- [TASK STATEMENT]: Please copy the lines below exactly, from the first one through the line showing "white brick K6".

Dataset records
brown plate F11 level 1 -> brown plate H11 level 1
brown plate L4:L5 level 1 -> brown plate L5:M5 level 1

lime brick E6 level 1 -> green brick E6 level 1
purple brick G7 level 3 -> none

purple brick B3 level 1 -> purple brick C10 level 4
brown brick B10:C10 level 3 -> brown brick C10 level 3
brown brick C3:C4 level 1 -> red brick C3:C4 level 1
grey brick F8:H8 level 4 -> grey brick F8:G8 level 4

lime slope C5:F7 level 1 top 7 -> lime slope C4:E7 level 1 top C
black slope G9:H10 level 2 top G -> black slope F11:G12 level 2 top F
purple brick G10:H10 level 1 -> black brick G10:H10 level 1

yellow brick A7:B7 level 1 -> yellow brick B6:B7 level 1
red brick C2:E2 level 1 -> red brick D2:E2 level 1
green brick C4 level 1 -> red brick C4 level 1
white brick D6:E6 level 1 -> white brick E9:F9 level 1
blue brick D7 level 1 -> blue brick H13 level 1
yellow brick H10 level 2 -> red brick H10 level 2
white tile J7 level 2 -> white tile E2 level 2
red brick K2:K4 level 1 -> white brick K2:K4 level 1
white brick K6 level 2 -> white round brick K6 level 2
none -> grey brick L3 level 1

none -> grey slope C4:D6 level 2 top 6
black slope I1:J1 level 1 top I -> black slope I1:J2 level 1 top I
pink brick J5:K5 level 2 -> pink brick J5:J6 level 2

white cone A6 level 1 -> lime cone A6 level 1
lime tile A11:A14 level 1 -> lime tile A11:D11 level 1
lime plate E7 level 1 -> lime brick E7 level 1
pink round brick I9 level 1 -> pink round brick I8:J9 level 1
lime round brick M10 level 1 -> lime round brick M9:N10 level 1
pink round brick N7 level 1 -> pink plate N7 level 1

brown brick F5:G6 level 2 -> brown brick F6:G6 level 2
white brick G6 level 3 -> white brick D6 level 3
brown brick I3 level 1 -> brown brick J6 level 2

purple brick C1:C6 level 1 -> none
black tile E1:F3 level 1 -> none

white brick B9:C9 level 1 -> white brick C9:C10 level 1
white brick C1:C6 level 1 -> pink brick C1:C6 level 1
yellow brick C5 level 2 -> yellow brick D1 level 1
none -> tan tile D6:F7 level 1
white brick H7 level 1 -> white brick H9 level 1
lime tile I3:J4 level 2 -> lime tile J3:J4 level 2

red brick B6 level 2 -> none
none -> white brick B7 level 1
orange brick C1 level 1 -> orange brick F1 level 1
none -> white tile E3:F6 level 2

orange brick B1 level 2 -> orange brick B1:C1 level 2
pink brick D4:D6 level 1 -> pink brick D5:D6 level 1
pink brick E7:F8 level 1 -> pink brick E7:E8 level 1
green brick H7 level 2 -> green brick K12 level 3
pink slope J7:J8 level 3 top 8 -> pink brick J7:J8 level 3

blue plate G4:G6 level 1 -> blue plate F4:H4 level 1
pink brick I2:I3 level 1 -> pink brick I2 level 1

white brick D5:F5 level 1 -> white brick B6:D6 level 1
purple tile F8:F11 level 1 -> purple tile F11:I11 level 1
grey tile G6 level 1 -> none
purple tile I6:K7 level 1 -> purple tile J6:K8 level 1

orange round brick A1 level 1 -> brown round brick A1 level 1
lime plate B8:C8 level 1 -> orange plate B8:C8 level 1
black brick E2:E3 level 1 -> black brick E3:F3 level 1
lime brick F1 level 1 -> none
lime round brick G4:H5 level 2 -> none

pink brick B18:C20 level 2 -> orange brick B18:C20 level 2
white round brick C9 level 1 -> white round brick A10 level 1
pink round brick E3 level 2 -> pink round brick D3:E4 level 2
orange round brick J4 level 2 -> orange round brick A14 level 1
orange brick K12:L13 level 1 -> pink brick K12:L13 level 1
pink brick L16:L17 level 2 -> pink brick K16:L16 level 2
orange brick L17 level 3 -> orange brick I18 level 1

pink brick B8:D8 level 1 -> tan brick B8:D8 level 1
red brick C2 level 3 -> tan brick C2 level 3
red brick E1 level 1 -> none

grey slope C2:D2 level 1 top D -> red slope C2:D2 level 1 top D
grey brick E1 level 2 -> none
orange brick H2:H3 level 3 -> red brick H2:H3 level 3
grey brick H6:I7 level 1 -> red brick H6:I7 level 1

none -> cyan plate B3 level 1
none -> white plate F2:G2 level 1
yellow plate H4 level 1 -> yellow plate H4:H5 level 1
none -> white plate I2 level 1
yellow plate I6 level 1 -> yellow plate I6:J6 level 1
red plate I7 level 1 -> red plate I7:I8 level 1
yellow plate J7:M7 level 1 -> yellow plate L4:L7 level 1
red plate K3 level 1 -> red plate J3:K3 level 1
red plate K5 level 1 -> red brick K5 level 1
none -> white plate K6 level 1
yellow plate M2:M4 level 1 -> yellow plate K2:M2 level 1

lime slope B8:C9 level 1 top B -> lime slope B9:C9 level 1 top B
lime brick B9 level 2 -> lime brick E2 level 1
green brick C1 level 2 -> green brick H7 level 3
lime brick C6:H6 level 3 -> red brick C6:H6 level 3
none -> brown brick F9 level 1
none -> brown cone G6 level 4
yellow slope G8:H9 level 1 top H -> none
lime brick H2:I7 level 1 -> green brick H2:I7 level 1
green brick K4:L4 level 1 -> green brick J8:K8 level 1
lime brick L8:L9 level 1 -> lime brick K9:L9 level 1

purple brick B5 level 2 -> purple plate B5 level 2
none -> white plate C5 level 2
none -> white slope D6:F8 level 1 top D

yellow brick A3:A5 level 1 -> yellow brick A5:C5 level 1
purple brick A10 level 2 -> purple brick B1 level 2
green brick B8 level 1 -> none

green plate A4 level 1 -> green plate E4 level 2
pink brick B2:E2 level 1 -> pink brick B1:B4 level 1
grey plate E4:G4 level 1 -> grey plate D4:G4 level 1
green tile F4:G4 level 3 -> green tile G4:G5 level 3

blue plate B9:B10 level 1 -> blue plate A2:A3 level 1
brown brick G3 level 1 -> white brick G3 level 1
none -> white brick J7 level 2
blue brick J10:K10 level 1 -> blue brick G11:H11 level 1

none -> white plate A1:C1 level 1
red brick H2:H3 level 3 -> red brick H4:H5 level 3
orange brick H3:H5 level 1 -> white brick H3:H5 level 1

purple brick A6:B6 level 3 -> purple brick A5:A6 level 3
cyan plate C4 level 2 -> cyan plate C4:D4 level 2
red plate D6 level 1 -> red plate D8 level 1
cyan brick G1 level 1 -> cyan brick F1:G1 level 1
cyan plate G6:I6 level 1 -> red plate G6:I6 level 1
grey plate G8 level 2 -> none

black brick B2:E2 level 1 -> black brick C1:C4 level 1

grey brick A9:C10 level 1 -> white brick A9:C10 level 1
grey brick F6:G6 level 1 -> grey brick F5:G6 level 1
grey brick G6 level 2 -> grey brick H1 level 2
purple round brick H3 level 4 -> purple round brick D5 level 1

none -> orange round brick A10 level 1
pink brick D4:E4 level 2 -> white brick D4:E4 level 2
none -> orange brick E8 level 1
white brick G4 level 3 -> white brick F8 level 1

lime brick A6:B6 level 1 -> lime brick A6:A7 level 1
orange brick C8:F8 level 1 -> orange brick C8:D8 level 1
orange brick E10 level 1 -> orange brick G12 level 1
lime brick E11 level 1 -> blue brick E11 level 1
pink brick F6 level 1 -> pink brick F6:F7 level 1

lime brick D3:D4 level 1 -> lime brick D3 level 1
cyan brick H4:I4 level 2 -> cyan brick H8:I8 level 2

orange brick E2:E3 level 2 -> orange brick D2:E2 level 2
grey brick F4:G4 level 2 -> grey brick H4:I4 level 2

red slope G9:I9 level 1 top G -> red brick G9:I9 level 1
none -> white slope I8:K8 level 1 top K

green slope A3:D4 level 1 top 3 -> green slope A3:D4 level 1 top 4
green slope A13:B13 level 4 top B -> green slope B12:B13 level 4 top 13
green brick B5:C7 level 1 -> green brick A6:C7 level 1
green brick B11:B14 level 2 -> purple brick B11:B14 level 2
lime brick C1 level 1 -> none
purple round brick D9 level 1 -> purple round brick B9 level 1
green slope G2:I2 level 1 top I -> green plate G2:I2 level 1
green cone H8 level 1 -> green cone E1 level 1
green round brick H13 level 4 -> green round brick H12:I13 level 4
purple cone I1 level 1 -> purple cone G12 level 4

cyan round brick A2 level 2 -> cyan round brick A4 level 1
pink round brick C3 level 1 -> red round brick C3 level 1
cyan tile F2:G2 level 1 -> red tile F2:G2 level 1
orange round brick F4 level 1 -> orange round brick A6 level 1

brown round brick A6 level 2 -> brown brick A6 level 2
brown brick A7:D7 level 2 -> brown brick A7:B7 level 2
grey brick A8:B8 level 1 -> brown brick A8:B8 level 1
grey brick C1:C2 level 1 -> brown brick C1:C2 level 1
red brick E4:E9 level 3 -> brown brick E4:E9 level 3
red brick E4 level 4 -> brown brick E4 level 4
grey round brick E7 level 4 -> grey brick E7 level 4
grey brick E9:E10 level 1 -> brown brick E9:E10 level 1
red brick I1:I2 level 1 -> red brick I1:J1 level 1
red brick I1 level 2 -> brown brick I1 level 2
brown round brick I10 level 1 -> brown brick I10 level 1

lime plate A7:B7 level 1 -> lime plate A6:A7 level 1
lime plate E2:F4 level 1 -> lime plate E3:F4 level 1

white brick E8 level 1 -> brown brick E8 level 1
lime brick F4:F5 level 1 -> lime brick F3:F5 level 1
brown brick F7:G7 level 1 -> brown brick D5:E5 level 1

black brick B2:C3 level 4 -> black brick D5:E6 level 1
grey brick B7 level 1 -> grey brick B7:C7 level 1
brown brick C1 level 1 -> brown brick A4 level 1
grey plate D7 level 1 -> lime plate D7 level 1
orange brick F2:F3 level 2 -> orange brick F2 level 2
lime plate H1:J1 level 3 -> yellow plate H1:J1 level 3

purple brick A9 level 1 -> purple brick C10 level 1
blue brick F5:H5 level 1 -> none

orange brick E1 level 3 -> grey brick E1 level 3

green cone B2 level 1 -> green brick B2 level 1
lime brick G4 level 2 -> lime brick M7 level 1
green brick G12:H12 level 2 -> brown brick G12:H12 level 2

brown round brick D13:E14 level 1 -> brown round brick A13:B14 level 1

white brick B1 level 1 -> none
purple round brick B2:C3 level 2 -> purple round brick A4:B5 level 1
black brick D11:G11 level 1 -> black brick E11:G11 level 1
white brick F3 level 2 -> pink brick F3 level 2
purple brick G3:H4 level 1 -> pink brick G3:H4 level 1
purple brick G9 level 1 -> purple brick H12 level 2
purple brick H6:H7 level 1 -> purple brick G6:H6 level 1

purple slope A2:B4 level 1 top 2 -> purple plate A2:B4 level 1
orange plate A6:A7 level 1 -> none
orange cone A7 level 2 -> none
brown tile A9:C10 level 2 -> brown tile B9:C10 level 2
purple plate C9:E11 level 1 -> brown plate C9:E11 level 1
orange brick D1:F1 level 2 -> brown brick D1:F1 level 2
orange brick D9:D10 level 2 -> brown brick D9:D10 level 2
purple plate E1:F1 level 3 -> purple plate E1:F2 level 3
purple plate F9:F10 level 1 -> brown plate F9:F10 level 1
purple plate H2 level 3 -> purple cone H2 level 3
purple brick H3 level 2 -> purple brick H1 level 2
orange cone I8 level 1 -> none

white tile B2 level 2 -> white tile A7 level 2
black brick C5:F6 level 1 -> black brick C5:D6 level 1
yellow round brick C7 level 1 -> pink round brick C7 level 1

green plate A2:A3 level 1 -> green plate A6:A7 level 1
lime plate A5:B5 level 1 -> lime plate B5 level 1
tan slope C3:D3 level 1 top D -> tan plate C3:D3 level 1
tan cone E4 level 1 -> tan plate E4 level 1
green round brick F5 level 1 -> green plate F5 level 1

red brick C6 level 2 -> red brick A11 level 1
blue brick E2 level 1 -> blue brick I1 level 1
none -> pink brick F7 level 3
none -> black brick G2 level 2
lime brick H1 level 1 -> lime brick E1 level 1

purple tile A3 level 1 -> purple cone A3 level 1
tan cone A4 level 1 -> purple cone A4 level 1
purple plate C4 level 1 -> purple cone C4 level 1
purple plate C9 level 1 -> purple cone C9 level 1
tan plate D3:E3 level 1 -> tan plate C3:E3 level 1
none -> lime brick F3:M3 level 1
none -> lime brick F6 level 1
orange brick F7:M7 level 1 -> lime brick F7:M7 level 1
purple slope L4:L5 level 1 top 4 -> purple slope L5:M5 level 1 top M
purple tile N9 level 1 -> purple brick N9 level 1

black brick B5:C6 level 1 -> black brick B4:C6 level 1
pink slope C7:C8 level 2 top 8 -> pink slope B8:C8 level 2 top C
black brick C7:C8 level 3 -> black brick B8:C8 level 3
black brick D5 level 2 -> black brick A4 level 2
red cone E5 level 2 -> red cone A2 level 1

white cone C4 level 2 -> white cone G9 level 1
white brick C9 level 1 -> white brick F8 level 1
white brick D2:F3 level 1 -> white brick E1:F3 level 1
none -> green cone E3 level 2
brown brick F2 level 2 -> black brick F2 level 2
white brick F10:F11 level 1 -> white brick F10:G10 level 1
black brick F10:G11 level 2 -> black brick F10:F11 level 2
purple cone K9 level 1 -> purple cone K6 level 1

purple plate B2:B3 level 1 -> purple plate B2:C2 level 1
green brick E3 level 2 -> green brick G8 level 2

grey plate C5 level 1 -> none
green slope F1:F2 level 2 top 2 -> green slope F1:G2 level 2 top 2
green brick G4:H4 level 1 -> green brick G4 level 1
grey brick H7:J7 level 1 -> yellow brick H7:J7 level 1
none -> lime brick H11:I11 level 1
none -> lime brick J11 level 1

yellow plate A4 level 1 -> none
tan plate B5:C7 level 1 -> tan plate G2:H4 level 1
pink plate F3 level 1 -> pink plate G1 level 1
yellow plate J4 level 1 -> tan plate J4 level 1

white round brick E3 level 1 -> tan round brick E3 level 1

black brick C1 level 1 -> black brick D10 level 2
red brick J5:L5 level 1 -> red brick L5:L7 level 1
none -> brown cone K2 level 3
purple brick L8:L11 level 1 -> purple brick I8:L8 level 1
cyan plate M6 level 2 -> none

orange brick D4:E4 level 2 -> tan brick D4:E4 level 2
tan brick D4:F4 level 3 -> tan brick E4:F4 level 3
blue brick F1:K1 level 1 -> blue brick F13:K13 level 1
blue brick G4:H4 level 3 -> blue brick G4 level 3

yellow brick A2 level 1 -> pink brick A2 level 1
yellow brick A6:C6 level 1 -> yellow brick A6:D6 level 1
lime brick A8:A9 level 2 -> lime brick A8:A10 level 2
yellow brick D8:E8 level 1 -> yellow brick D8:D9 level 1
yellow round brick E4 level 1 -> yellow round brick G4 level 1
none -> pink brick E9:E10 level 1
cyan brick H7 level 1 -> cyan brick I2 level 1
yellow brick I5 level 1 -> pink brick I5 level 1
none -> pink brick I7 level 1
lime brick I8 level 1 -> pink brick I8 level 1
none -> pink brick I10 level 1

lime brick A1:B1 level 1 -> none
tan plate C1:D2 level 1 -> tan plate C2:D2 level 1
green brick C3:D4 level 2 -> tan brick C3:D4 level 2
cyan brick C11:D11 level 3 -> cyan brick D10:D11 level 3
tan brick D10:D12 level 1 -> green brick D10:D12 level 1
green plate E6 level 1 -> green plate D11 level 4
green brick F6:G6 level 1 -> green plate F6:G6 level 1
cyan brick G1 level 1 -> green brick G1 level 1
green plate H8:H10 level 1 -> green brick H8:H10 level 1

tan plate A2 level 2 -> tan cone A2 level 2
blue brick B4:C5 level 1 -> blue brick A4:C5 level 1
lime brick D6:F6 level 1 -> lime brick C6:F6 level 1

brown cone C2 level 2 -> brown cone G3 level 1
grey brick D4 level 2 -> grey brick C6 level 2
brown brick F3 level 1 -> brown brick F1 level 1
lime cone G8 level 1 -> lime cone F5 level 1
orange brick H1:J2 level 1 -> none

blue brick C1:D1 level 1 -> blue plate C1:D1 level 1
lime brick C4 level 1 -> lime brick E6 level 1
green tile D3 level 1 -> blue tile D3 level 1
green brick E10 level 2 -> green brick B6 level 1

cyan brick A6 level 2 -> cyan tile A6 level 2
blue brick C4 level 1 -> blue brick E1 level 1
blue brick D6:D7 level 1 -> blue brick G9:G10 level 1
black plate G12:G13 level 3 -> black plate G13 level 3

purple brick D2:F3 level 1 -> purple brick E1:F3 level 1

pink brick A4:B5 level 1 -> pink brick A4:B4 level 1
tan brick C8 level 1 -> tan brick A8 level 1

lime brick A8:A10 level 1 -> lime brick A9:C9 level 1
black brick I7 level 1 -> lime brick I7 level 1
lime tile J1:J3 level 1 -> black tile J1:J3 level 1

- [ANSWER SPACE]:
brown plate F11 level 1 -> brown plate H11 level 1
brown plate L4:L5 level 1 -> brown plate L5:M5 level 1

lime brick E6 level 1 -> green brick E6 level 1
purple brick G7 level 3 -> none

purple brick B3 level 1 -> purple brick C10 level 4
brown brick B10:C10 level 3 -> brown brick C10 level 3
brown brick C3:C4 level 1 -> red brick C3:C4 level 1
grey brick F8:H8 level 4 -> grey brick F8:G8 level 4

lime slope C5:F7 level 1 top 7 -> lime slope C4:E7 level 1 top C
black slope G9:H10 level 2 top G -> black slope F11:G12 level 2 top F
purple brick G10:H10 level 1 -> black brick G10:H10 level 1

yellow brick A7:B7 level 1 -> yellow brick B6:B7 level 1
red brick C2:E2 level 1 -> red brick D2:E2 level 1
green brick C4 level 1 -> red brick C4 level 1
white brick D6:E6 level 1 -> white brick E9:F9 level 1
blue brick D7 level 1 -> blue brick H13 level 1
yellow brick H10 level 2 -> red brick H10 level 2
white tile J7 level 2 -> white tile E2 level 2
red brick K2:K4 level 1 -> white brick K2:K4 level 1
white brick K6 level 2 -> white round brick K6 level 2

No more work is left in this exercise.